**RECORDS TO PROCESS**
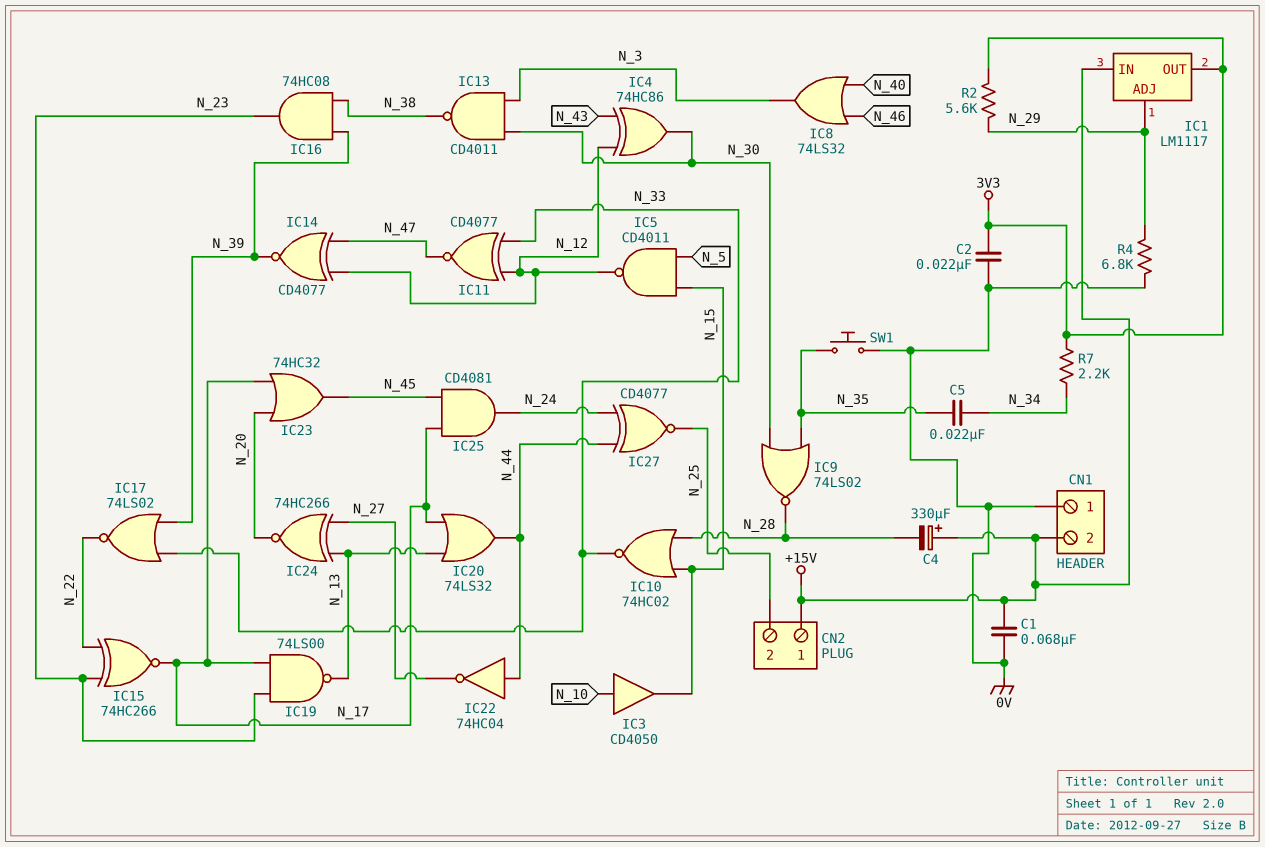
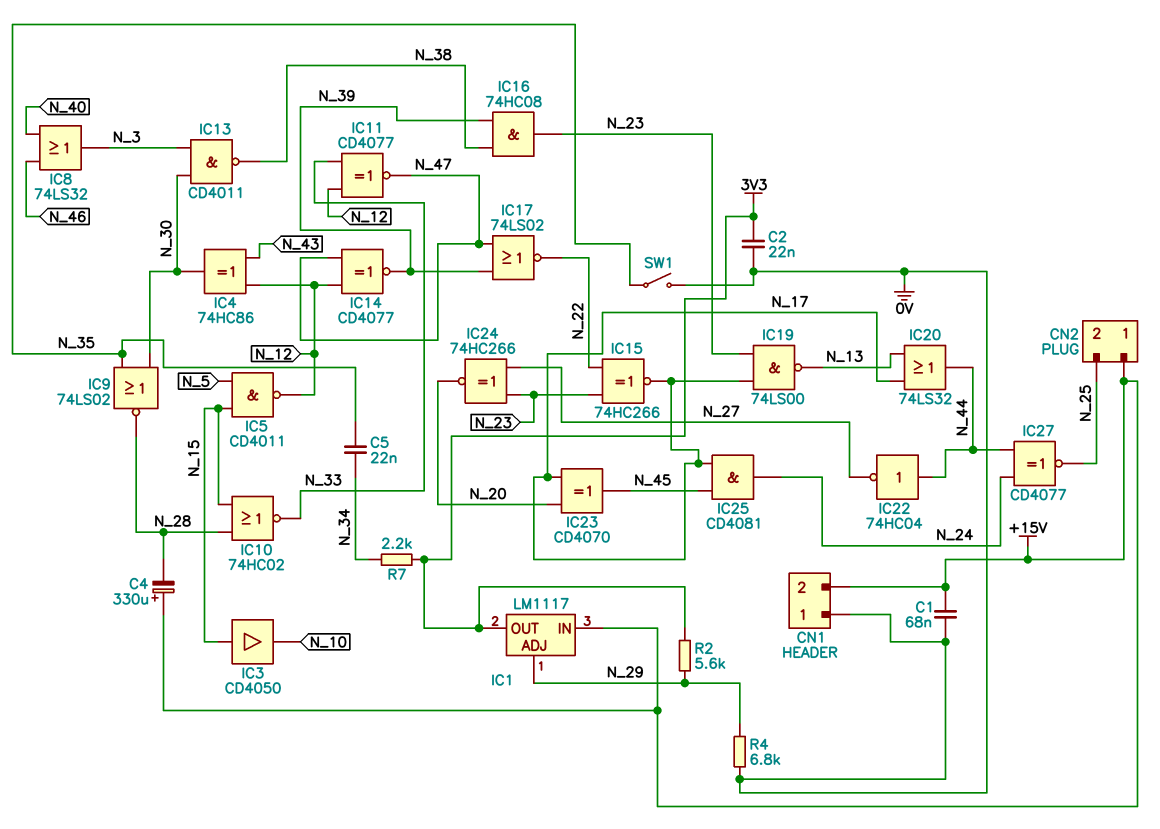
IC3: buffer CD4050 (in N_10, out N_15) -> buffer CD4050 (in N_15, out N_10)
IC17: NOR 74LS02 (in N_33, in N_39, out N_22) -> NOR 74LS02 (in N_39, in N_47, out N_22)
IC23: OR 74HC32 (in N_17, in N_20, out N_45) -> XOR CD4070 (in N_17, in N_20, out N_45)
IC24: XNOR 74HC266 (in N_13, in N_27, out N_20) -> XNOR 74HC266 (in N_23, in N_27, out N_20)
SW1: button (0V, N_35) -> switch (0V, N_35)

---

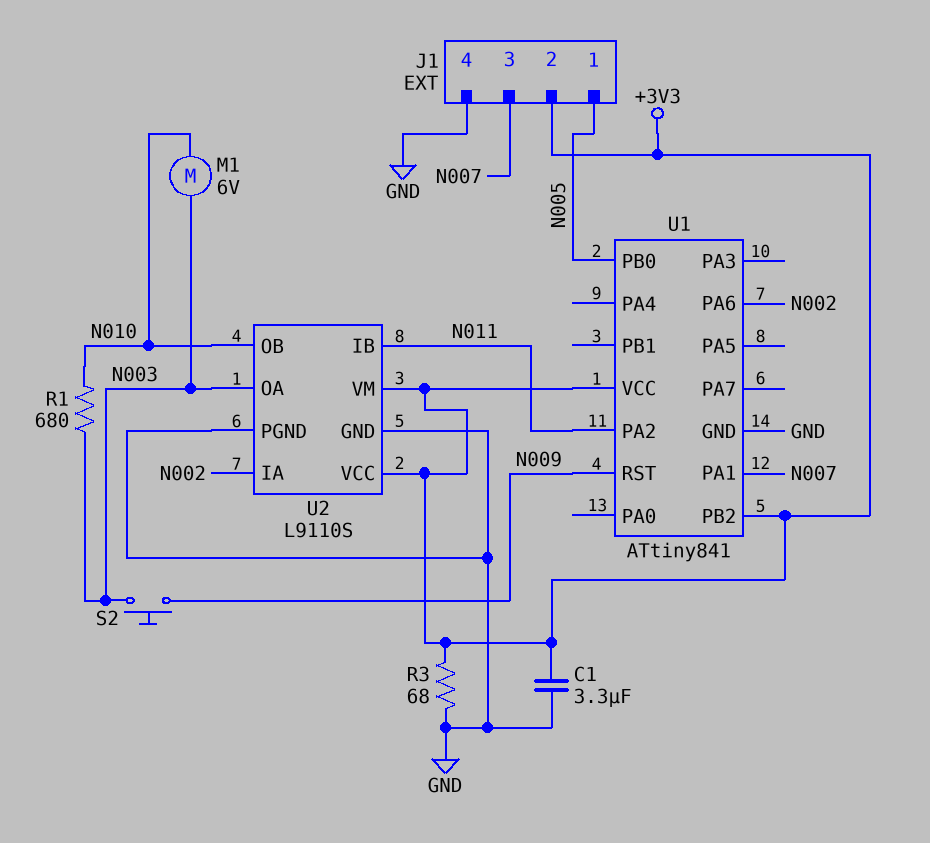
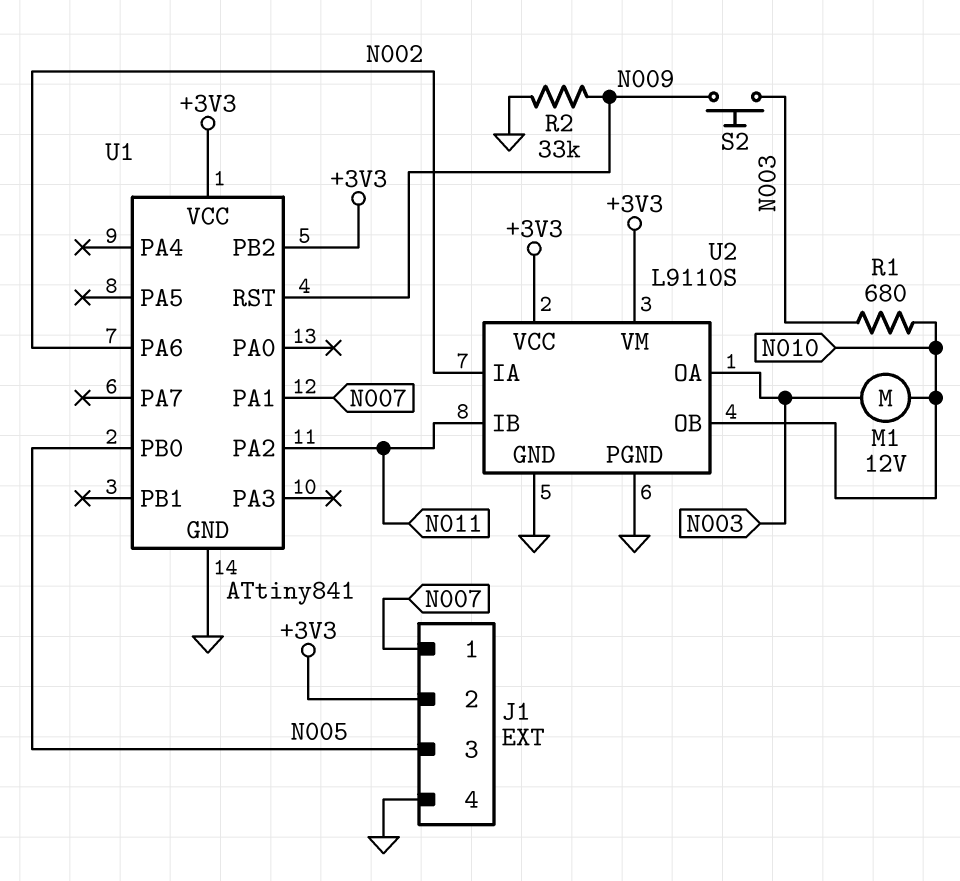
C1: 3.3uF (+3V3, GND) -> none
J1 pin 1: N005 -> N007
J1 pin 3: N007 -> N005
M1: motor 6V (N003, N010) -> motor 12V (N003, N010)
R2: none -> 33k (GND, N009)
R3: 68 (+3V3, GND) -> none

==

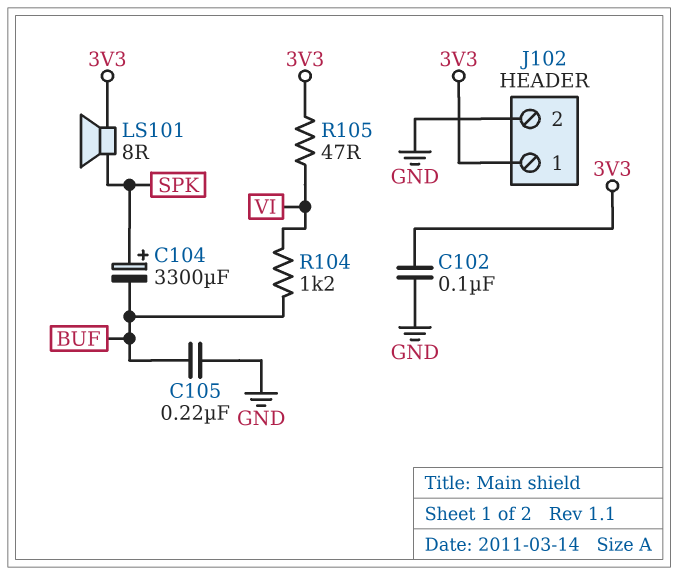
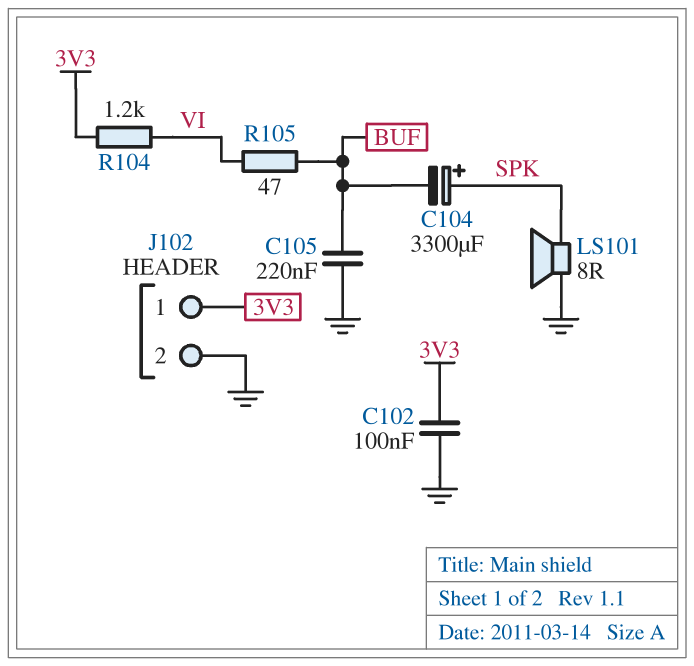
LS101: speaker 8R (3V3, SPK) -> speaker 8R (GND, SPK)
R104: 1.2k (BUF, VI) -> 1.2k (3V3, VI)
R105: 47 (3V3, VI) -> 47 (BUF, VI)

**WORK REQUEST**
Some lines of the records above may hold the word "none". Report how many, and nothing else.

**FINISHED EXERCISE**
3